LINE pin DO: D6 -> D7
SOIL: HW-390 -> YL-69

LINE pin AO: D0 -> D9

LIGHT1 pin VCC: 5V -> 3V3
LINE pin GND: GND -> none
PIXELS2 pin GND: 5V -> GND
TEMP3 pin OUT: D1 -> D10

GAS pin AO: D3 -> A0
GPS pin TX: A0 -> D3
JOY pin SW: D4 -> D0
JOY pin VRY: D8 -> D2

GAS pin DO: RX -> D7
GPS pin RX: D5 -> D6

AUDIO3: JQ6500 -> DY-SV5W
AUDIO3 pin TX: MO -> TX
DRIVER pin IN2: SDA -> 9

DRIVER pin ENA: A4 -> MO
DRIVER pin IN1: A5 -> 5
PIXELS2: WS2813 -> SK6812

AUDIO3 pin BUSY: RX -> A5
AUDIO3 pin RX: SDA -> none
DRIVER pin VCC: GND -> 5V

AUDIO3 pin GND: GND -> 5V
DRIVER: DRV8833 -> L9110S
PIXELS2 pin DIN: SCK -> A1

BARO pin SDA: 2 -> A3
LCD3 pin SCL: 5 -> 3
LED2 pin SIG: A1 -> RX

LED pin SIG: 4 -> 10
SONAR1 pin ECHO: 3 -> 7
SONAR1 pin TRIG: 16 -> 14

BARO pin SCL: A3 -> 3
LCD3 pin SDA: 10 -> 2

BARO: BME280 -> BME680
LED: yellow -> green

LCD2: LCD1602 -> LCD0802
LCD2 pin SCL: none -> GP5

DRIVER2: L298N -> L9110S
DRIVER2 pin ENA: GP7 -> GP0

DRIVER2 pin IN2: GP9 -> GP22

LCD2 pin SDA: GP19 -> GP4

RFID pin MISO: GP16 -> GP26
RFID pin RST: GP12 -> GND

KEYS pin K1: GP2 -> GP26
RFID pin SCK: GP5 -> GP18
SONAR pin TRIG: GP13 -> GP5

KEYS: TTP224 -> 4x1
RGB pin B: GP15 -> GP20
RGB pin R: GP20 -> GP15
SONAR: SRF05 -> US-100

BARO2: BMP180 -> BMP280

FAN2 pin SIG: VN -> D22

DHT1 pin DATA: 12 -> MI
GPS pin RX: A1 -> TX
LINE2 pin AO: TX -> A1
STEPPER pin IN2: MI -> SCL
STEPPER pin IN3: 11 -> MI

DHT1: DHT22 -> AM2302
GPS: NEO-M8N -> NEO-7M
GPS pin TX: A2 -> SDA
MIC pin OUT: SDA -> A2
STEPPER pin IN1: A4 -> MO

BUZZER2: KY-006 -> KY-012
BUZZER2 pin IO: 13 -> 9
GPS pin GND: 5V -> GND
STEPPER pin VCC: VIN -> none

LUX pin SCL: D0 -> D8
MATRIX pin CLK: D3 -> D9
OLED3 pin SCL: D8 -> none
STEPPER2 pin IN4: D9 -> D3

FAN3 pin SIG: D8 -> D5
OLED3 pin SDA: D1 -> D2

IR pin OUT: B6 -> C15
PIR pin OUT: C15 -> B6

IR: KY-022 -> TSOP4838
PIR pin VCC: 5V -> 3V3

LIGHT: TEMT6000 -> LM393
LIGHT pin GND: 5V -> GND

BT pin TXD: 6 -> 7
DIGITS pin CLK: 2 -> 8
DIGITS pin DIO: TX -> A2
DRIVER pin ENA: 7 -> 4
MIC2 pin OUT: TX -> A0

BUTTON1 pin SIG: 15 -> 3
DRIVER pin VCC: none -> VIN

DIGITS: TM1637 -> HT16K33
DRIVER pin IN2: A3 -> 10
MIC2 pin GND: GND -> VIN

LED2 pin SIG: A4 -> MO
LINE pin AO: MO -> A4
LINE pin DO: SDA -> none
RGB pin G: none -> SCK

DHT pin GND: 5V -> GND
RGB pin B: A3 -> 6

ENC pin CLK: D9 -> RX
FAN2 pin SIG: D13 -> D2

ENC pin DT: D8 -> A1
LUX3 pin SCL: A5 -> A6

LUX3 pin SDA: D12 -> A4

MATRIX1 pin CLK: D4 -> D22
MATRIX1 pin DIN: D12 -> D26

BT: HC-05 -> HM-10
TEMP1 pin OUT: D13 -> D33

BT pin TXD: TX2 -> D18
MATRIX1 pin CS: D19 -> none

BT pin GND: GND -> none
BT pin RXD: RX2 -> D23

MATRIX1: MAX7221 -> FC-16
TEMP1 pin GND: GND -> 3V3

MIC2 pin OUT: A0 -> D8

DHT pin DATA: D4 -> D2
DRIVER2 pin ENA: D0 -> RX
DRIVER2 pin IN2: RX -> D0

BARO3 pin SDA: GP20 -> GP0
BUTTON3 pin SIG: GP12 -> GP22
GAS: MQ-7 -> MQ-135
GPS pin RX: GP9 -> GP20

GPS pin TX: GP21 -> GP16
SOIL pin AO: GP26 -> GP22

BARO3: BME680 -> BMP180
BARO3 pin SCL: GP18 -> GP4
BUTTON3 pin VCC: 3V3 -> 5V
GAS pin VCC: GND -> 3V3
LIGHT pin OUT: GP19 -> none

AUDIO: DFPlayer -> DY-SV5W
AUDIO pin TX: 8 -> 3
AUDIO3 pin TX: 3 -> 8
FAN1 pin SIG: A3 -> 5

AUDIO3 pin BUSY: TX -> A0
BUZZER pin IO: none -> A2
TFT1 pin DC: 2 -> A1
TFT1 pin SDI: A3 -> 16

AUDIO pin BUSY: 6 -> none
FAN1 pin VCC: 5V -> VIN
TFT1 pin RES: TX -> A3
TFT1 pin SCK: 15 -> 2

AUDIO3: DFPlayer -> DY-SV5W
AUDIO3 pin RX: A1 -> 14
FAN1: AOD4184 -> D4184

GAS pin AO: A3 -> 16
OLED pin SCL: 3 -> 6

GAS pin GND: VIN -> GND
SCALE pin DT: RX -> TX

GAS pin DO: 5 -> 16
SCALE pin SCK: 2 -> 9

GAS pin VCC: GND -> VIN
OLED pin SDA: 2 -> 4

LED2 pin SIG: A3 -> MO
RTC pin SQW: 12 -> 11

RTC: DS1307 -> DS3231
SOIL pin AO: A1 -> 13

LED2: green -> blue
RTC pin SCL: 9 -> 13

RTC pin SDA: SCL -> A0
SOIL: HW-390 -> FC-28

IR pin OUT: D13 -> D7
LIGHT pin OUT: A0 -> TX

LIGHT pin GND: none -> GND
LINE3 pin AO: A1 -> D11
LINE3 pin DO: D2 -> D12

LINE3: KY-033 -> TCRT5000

**Exercise brief**
Everything above from the line containing "STEPPER pin IN3: 11 -> MI" down to the line containing "BT pin GND: GND -> none" should be copied exactly, both end lines included, and nothing else.

**Task result**
STEPPER pin IN3: 11 -> MI

DHT1: DHT22 -> AM2302
GPS: NEO-M8N -> NEO-7M
GPS pin TX: A2 -> SDA
MIC pin OUT: SDA -> A2
STEPPER pin IN1: A4 -> MO

BUZZER2: KY-006 -> KY-012
BUZZER2 pin IO: 13 -> 9
GPS pin GND: 5V -> GND
STEPPER pin VCC: VIN -> none

LUX pin SCL: D0 -> D8
MATRIX pin CLK: D3 -> D9
OLED3 pin SCL: D8 -> none
STEPPER2 pin IN4: D9 -> D3

FAN3 pin SIG: D8 -> D5
OLED3 pin SDA: D1 -> D2

IR pin OUT: B6 -> C15
PIR pin OUT: C15 -> B6

IR: KY-022 -> TSOP4838
PIR pin VCC: 5V -> 3V3

LIGHT: TEMT6000 -> LM393
LIGHT pin GND: 5V -> GND

BT pin TXD: 6 -> 7
DIGITS pin CLK: 2 -> 8
DIGITS pin DIO: TX -> A2
DRIVER pin ENA: 7 -> 4
MIC2 pin OUT: TX -> A0

BUTTON1 pin SIG: 15 -> 3
DRIVER pin VCC: none -> VIN

DIGITS: TM1637 -> HT16K33
DRIVER pin IN2: A3 -> 10
MIC2 pin GND: GND -> VIN

LED2 pin SIG: A4 -> MO
LINE pin AO: MO -> A4
LINE pin DO: SDA -> none
RGB pin G: none -> SCK

DHT pin GND: 5V -> GND
RGB pin B: A3 -> 6

ENC pin CLK: D9 -> RX
FAN2 pin SIG: D13 -> D2

ENC pin DT: D8 -> A1
LUX3 pin SCL: A5 -> A6

LUX3 pin SDA: D12 -> A4

MATRIX1 pin CLK: D4 -> D22
MATRIX1 pin DIN: D12 -> D26

BT: HC-05 -> HM-10
TEMP1 pin OUT: D13 -> D33

BT pin TXD: TX2 -> D18
MATRIX1 pin CS: D19 -> none

BT pin GND: GND -> none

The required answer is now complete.